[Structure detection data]
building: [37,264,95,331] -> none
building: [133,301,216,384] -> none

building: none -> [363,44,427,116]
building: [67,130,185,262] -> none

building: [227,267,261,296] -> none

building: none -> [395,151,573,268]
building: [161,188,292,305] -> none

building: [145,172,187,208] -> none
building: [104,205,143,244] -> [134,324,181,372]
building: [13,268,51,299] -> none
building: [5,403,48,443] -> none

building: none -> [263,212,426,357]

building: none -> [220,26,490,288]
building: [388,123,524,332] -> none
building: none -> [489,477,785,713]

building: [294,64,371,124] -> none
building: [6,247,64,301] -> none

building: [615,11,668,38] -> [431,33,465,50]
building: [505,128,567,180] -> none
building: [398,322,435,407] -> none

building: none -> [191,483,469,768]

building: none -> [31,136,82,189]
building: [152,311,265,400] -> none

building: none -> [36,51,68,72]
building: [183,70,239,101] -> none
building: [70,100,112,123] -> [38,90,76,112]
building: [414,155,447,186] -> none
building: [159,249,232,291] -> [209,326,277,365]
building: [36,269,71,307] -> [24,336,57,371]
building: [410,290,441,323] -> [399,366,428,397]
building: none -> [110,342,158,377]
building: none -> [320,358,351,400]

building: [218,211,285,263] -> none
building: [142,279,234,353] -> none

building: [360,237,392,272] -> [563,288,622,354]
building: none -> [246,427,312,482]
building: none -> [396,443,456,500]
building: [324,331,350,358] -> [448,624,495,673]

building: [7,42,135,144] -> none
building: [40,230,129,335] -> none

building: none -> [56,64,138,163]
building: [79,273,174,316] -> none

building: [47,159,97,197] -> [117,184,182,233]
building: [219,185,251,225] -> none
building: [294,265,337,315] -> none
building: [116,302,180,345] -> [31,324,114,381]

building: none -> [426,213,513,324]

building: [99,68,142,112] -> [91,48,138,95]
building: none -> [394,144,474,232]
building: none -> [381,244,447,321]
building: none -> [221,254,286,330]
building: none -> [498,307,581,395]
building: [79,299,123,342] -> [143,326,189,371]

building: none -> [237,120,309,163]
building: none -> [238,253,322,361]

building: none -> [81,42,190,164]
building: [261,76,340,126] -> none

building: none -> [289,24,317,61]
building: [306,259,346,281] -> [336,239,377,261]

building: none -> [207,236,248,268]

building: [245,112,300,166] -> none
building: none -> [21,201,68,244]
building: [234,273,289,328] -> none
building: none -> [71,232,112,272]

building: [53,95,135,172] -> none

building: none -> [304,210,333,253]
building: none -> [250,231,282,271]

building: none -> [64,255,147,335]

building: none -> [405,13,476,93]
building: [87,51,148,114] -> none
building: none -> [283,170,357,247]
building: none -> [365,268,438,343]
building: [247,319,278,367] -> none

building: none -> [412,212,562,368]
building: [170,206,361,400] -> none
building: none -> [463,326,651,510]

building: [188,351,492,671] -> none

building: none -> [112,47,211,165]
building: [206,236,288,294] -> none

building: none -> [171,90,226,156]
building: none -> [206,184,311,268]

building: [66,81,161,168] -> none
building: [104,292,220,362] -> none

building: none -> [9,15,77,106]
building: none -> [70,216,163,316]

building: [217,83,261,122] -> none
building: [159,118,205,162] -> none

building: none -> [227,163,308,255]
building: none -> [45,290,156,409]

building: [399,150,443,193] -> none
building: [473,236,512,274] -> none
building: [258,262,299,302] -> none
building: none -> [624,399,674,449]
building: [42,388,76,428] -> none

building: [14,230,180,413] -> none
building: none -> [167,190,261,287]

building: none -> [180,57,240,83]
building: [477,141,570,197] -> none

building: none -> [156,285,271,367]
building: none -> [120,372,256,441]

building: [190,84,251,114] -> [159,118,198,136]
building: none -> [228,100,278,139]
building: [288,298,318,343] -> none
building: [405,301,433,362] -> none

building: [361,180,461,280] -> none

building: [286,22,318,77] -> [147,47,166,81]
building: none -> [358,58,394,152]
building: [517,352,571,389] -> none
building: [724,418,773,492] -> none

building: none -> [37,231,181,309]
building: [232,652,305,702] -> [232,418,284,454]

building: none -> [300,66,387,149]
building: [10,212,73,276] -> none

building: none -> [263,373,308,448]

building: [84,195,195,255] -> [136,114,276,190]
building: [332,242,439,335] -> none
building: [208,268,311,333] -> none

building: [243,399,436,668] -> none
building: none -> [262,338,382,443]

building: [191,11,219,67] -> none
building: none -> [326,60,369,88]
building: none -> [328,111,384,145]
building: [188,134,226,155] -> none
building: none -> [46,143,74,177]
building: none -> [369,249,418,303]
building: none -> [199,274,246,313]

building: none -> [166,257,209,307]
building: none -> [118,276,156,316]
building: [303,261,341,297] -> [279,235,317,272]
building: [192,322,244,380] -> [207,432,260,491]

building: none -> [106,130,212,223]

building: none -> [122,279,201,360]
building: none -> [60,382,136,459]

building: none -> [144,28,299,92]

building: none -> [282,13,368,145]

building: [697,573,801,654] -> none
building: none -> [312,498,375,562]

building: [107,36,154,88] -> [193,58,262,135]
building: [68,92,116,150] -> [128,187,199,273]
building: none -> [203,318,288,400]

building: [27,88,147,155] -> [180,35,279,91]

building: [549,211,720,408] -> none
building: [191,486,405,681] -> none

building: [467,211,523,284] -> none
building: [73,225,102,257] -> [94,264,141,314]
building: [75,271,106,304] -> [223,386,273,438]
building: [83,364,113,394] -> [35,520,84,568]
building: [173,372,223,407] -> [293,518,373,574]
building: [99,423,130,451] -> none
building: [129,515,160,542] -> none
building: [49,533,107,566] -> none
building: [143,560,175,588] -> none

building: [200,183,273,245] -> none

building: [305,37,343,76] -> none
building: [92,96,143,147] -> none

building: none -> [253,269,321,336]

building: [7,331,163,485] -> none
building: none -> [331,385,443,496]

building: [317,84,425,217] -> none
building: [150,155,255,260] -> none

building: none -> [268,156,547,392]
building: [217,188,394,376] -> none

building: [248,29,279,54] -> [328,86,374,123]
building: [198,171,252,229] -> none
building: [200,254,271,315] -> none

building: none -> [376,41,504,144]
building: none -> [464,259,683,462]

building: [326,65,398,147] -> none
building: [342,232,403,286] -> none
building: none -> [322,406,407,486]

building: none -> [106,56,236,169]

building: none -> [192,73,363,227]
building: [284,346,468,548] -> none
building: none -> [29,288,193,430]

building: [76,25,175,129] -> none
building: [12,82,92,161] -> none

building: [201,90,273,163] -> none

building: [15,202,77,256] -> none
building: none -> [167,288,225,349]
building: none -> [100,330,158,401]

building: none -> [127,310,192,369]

→ **Exercise goal**: Could you set down, word for word, only the lines above from the line with "building: [104,205,143,244] ->" to the line with "building: [505,128,567,180] -> none", including both?

→ **Exercise answer**:
building: [104,205,143,244] -> [134,324,181,372]
building: [13,268,51,299] -> none
building: [5,403,48,443] -> none

building: none -> [263,212,426,357]

building: none -> [220,26,490,288]
building: [388,123,524,332] -> none
building: none -> [489,477,785,713]

building: [294,64,371,124] -> none
building: [6,247,64,301] -> none

building: [615,11,668,38] -> [431,33,465,50]
building: [505,128,567,180] -> none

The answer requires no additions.